[Directive]:
A single number is the answer here: how many lines below include "headphones"?

[Data shown]:
§ §

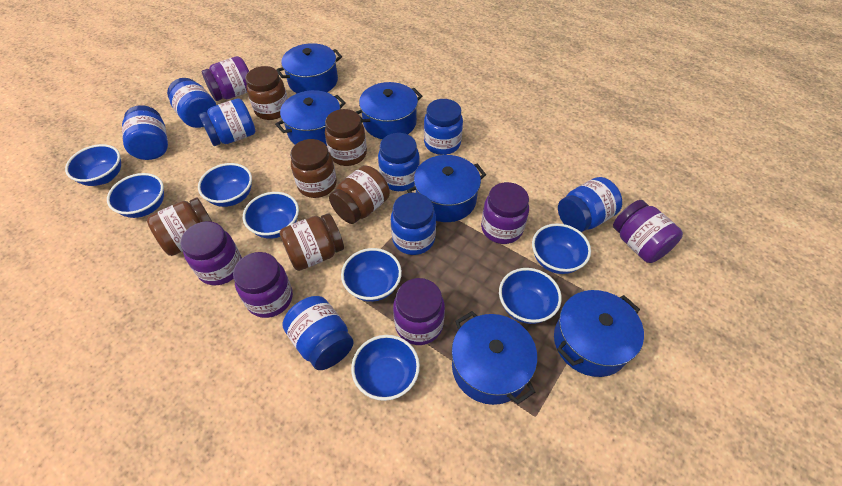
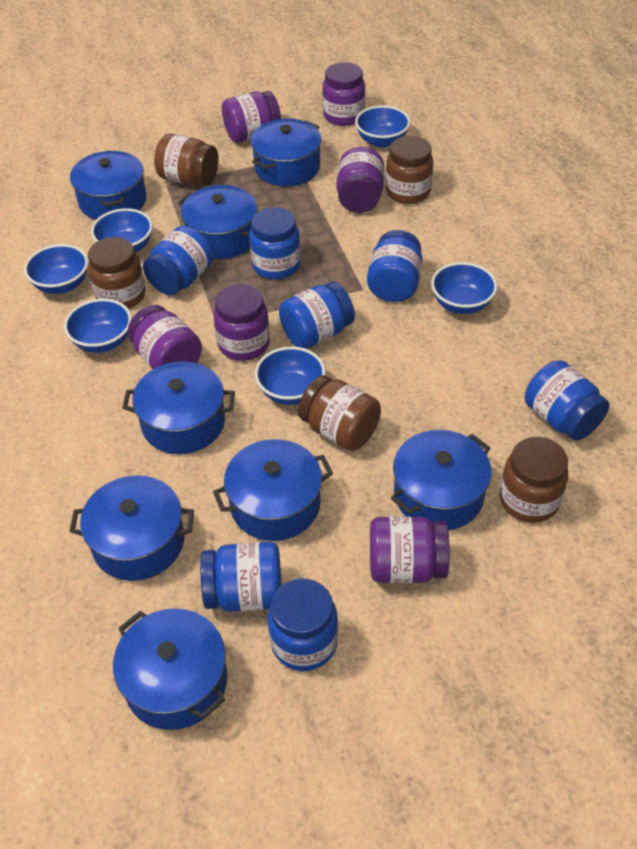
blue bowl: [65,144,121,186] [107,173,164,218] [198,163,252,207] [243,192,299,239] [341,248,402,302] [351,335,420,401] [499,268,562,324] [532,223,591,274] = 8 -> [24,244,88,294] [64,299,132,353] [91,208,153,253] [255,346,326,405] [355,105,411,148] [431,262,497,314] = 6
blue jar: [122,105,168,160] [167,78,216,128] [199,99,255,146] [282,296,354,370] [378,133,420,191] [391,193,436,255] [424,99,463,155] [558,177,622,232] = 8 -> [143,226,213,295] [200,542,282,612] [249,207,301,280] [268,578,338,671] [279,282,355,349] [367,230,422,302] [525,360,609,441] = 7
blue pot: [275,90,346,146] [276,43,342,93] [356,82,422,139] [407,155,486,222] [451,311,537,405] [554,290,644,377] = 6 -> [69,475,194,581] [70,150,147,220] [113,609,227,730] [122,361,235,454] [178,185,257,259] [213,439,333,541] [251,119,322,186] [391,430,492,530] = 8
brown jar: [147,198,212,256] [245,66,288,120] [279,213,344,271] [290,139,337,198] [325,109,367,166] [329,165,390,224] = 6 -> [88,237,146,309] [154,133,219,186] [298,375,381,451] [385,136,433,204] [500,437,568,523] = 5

§ §

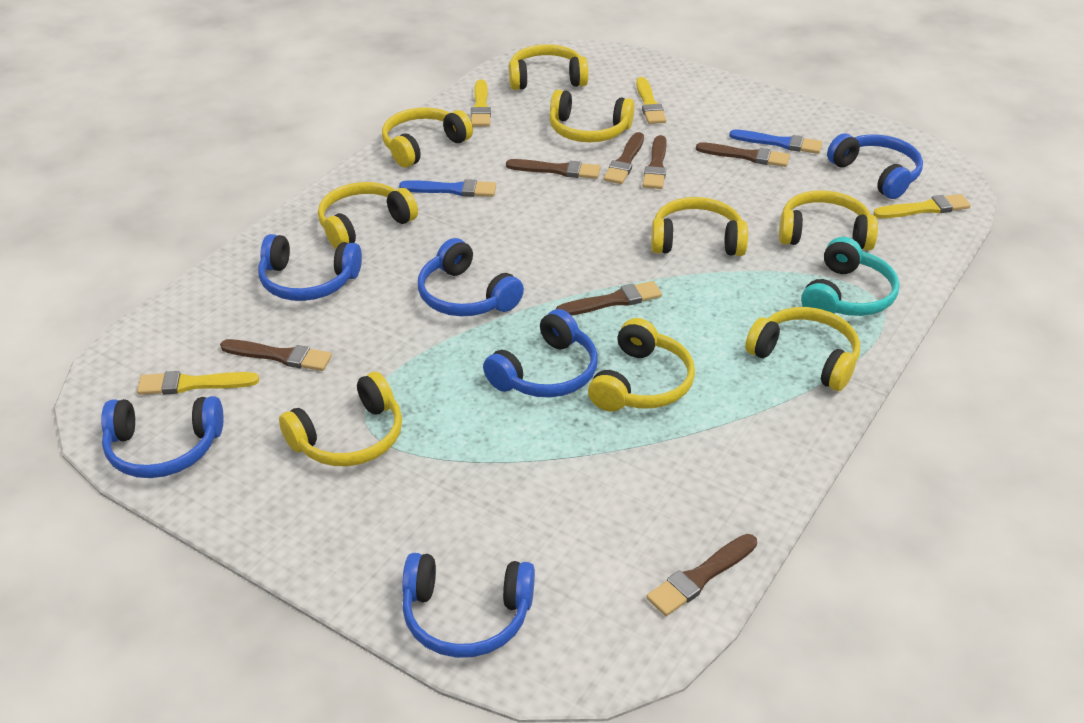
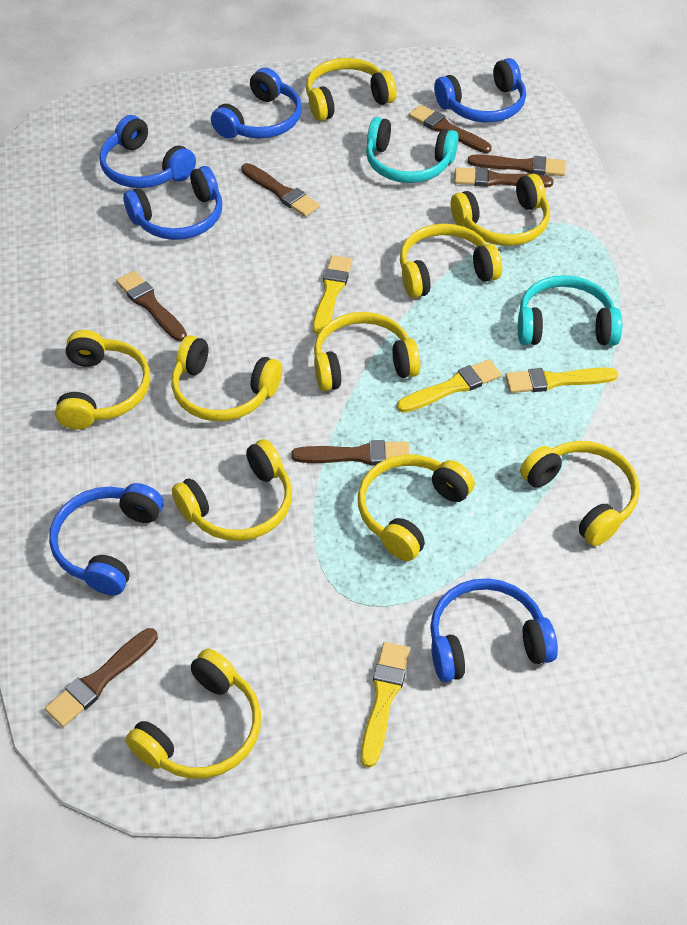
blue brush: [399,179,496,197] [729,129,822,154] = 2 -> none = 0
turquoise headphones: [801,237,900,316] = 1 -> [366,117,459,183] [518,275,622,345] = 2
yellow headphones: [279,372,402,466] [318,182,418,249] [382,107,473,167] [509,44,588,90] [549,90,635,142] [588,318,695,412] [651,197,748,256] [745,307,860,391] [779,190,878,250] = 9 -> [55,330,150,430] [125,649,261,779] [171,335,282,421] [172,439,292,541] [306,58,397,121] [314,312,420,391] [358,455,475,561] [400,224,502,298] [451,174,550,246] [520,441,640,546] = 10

§ §

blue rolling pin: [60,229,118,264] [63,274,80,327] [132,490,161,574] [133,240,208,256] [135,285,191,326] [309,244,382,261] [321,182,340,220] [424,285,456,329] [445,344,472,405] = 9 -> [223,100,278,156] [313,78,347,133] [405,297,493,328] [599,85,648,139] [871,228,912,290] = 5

§ §

[Response box]:
2